START DATA TO PROCESS

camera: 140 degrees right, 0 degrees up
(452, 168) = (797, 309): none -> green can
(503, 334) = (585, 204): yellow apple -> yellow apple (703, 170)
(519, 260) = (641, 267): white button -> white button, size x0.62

END DATA TO PROCESS
START DATA TO PROCESS

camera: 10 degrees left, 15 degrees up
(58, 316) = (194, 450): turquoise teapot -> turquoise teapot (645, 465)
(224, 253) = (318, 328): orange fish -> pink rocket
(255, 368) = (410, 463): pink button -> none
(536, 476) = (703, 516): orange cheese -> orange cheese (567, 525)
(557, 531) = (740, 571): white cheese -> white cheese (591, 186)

END DATA TO PROCESS

## EXERCISE DESCRIPTION
Nothing should appear in the answer except the lines above from the line with "(452, 168) = (797, 309): none -> green can" through the line with "(519, 260) = (641, 267): white", both included, written out exactly.

## ANSWER TO THIS TASK
(452, 168) = (797, 309): none -> green can
(503, 334) = (585, 204): yellow apple -> yellow apple (703, 170)
(519, 260) = (641, 267): white button -> white button, size x0.62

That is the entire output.